• **Aim of the exercise**
Would you please copy out each entry exactly?

____ Source data

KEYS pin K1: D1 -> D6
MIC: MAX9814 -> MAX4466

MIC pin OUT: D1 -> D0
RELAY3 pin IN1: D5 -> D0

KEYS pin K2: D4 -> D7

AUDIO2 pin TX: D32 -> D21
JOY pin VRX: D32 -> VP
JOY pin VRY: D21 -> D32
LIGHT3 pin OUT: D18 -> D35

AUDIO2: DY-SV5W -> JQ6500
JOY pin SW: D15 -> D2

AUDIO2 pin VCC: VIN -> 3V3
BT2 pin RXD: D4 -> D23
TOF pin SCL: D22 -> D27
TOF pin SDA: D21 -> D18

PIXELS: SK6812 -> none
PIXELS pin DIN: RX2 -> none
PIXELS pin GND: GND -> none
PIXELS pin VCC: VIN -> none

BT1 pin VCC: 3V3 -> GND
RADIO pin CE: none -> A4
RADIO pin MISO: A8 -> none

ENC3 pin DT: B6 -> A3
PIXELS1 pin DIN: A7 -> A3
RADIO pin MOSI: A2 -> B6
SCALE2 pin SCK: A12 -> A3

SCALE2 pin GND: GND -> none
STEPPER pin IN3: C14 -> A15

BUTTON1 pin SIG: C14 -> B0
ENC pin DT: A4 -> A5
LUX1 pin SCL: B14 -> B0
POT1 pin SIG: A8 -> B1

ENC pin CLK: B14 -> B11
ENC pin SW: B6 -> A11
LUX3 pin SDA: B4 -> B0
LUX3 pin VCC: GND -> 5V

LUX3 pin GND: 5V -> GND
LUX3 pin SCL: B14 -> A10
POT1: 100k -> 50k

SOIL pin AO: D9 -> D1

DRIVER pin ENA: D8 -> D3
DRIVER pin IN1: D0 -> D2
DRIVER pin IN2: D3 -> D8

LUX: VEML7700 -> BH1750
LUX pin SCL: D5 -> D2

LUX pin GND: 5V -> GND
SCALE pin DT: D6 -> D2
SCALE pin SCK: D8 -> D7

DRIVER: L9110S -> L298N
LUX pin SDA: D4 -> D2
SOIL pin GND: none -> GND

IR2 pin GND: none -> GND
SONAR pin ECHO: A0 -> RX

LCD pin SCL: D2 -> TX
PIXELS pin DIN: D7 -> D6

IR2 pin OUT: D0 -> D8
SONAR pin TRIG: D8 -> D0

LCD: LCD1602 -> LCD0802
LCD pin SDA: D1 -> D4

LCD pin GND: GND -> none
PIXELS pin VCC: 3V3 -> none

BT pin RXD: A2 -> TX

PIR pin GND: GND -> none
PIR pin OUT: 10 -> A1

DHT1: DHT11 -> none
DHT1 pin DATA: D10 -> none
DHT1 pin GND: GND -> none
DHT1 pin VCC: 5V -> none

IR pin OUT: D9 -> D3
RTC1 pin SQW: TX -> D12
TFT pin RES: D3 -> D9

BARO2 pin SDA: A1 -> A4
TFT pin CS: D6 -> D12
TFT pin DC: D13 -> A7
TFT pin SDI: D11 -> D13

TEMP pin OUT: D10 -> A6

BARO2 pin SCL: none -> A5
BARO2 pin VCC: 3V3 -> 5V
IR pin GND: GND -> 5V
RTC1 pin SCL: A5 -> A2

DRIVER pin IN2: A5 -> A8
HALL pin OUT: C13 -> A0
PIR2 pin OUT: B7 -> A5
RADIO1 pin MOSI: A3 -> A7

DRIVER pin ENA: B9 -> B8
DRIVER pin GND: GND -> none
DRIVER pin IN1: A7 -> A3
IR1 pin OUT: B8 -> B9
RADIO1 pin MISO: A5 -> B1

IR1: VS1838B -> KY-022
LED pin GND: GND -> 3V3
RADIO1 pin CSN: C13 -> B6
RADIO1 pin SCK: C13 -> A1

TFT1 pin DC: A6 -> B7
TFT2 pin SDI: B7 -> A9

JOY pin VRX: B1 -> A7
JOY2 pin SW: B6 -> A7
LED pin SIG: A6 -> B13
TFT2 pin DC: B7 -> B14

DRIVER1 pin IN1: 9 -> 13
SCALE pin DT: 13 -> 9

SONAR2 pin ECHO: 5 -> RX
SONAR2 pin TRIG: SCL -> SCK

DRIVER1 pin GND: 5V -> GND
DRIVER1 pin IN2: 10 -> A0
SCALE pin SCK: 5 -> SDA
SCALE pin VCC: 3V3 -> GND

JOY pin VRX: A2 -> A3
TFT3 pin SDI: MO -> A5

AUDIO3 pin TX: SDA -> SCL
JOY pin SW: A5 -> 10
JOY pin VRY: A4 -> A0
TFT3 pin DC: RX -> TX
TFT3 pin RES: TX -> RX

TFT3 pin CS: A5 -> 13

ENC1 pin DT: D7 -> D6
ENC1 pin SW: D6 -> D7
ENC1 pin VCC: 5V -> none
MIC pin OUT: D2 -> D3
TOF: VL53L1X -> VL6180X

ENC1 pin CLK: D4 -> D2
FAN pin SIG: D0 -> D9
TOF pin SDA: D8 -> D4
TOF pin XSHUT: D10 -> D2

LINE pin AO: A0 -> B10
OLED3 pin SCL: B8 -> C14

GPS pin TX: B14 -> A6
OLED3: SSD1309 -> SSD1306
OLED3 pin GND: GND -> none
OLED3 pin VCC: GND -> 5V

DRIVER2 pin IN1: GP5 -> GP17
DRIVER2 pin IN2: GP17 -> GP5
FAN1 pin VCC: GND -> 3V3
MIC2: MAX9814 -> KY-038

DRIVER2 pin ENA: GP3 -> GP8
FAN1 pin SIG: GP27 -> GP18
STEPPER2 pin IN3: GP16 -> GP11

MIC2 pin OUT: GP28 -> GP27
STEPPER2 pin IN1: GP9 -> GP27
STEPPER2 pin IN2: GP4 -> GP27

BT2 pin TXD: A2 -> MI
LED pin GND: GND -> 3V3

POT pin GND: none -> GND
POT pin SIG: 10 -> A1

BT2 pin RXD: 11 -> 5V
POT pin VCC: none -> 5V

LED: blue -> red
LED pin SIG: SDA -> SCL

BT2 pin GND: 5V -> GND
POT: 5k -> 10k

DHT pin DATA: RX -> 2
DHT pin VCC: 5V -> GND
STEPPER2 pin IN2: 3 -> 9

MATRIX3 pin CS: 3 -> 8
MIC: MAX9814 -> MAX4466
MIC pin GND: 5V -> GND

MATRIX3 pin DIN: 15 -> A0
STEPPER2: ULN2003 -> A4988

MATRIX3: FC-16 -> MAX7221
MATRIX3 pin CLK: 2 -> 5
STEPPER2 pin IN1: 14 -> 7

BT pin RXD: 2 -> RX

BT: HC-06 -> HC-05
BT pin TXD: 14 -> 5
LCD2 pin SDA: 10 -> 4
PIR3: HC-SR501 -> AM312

________

• **Response to this exercise**
KEYS pin K1: D1 -> D6
MIC: MAX9814 -> MAX4466

MIC pin OUT: D1 -> D0
RELAY3 pin IN1: D5 -> D0

KEYS pin K2: D4 -> D7

AUDIO2 pin TX: D32 -> D21
JOY pin VRX: D32 -> VP
JOY pin VRY: D21 -> D32
LIGHT3 pin OUT: D18 -> D35

AUDIO2: DY-SV5W -> JQ6500
JOY pin SW: D15 -> D2

AUDIO2 pin VCC: VIN -> 3V3
BT2 pin RXD: D4 -> D23
TOF pin SCL: D22 -> D27
TOF pin SDA: D21 -> D18

PIXELS: SK6812 -> none
PIXELS pin DIN: RX2 -> none
PIXELS pin GND: GND -> none
PIXELS pin VCC: VIN -> none

BT1 pin VCC: 3V3 -> GND
RADIO pin CE: none -> A4
RADIO pin MISO: A8 -> none

ENC3 pin DT: B6 -> A3
PIXELS1 pin DIN: A7 -> A3
RADIO pin MOSI: A2 -> B6
SCALE2 pin SCK: A12 -> A3

SCALE2 pin GND: GND -> none
STEPPER pin IN3: C14 -> A15

BUTTON1 pin SIG: C14 -> B0
ENC pin DT: A4 -> A5
LUX1 pin SCL: B14 -> B0
POT1 pin SIG: A8 -> B1

ENC pin CLK: B14 -> B11
ENC pin SW: B6 -> A11
LUX3 pin SDA: B4 -> B0
LUX3 pin VCC: GND -> 5V

LUX3 pin GND: 5V -> GND
LUX3 pin SCL: B14 -> A10
POT1: 100k -> 50k

SOIL pin AO: D9 -> D1

DRIVER pin ENA: D8 -> D3
DRIVER pin IN1: D0 -> D2
DRIVER pin IN2: D3 -> D8

LUX: VEML7700 -> BH1750
LUX pin SCL: D5 -> D2

LUX pin GND: 5V -> GND
SCALE pin DT: D6 -> D2
SCALE pin SCK: D8 -> D7

DRIVER: L9110S -> L298N
LUX pin SDA: D4 -> D2
SOIL pin GND: none -> GND

IR2 pin GND: none -> GND
SONAR pin ECHO: A0 -> RX

LCD pin SCL: D2 -> TX
PIXELS pin DIN: D7 -> D6

IR2 pin OUT: D0 -> D8
SONAR pin TRIG: D8 -> D0

LCD: LCD1602 -> LCD0802
LCD pin SDA: D1 -> D4

LCD pin GND: GND -> none
PIXELS pin VCC: 3V3 -> none

BT pin RXD: A2 -> TX

PIR pin GND: GND -> none
PIR pin OUT: 10 -> A1

DHT1: DHT11 -> none
DHT1 pin DATA: D10 -> none
DHT1 pin GND: GND -> none
DHT1 pin VCC: 5V -> none

IR pin OUT: D9 -> D3
RTC1 pin SQW: TX -> D12
TFT pin RES: D3 -> D9

BARO2 pin SDA: A1 -> A4
TFT pin CS: D6 -> D12
TFT pin DC: D13 -> A7
TFT pin SDI: D11 -> D13

TEMP pin OUT: D10 -> A6

BARO2 pin SCL: none -> A5
BARO2 pin VCC: 3V3 -> 5V
IR pin GND: GND -> 5V
RTC1 pin SCL: A5 -> A2

DRIVER pin IN2: A5 -> A8
HALL pin OUT: C13 -> A0
PIR2 pin OUT: B7 -> A5
RADIO1 pin MOSI: A3 -> A7

DRIVER pin ENA: B9 -> B8
DRIVER pin GND: GND -> none
DRIVER pin IN1: A7 -> A3
IR1 pin OUT: B8 -> B9
RADIO1 pin MISO: A5 -> B1

IR1: VS1838B -> KY-022
LED pin GND: GND -> 3V3
RADIO1 pin CSN: C13 -> B6
RADIO1 pin SCK: C13 -> A1

TFT1 pin DC: A6 -> B7
TFT2 pin SDI: B7 -> A9

JOY pin VRX: B1 -> A7
JOY2 pin SW: B6 -> A7
LED pin SIG: A6 -> B13
TFT2 pin DC: B7 -> B14

DRIVER1 pin IN1: 9 -> 13
SCALE pin DT: 13 -> 9

SONAR2 pin ECHO: 5 -> RX
SONAR2 pin TRIG: SCL -> SCK

DRIVER1 pin GND: 5V -> GND
DRIVER1 pin IN2: 10 -> A0
SCALE pin SCK: 5 -> SDA
SCALE pin VCC: 3V3 -> GND

JOY pin VRX: A2 -> A3
TFT3 pin SDI: MO -> A5

AUDIO3 pin TX: SDA -> SCL
JOY pin SW: A5 -> 10
JOY pin VRY: A4 -> A0
TFT3 pin DC: RX -> TX
TFT3 pin RES: TX -> RX

TFT3 pin CS: A5 -> 13

ENC1 pin DT: D7 -> D6
ENC1 pin SW: D6 -> D7
ENC1 pin VCC: 5V -> none
MIC pin OUT: D2 -> D3
TOF: VL53L1X -> VL6180X

ENC1 pin CLK: D4 -> D2
FAN pin SIG: D0 -> D9
TOF pin SDA: D8 -> D4
TOF pin XSHUT: D10 -> D2

LINE pin AO: A0 -> B10
OLED3 pin SCL: B8 -> C14

GPS pin TX: B14 -> A6
OLED3: SSD1309 -> SSD1306
OLED3 pin GND: GND -> none
OLED3 pin VCC: GND -> 5V

DRIVER2 pin IN1: GP5 -> GP17
DRIVER2 pin IN2: GP17 -> GP5
FAN1 pin VCC: GND -> 3V3
MIC2: MAX9814 -> KY-038

DRIVER2 pin ENA: GP3 -> GP8
FAN1 pin SIG: GP27 -> GP18
STEPPER2 pin IN3: GP16 -> GP11

MIC2 pin OUT: GP28 -> GP27
STEPPER2 pin IN1: GP9 -> GP27
STEPPER2 pin IN2: GP4 -> GP27

BT2 pin TXD: A2 -> MI
LED pin GND: GND -> 3V3

POT pin GND: none -> GND
POT pin SIG: 10 -> A1

BT2 pin RXD: 11 -> 5V
POT pin VCC: none -> 5V

LED: blue -> red
LED pin SIG: SDA -> SCL

BT2 pin GND: 5V -> GND
POT: 5k -> 10k

DHT pin DATA: RX -> 2
DHT pin VCC: 5V -> GND
STEPPER2 pin IN2: 3 -> 9

MATRIX3 pin CS: 3 -> 8
MIC: MAX9814 -> MAX4466
MIC pin GND: 5V -> GND

MATRIX3 pin DIN: 15 -> A0
STEPPER2: ULN2003 -> A4988

MATRIX3: FC-16 -> MAX7221
MATRIX3 pin CLK: 2 -> 5
STEPPER2 pin IN1: 14 -> 7

BT pin RXD: 2 -> RX

BT: HC-06 -> HC-05
BT pin TXD: 14 -> 5
LCD2 pin SDA: 10 -> 4
PIR3: HC-SR501 -> AM312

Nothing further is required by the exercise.